**Required work:** Every line below needs to be printed again exactly, without any of its pictures.

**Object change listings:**
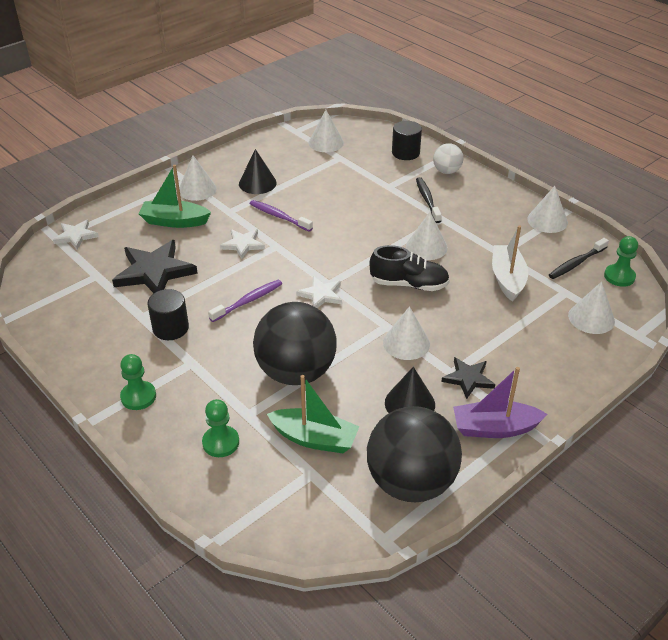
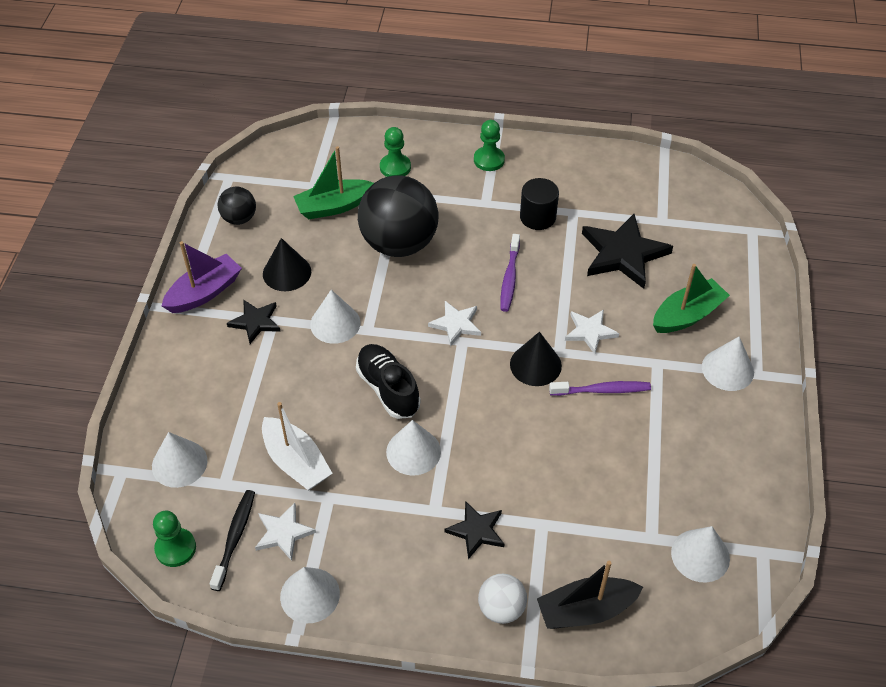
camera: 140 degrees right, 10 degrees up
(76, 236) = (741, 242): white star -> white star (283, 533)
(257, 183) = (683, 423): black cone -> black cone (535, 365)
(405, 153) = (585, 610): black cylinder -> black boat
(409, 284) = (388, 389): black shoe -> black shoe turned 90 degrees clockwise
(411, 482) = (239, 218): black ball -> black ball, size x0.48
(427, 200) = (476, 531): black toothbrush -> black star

**Solution for this problem:**
camera: 140 degrees right, 10 degrees up
(76, 236) = (741, 242): white star -> white star (283, 533)
(257, 183) = (683, 423): black cone -> black cone (535, 365)
(405, 153) = (585, 610): black cylinder -> black boat
(409, 284) = (388, 389): black shoe -> black shoe turned 90 degrees clockwise
(411, 482) = (239, 218): black ball -> black ball, size x0.48
(427, 200) = (476, 531): black toothbrush -> black star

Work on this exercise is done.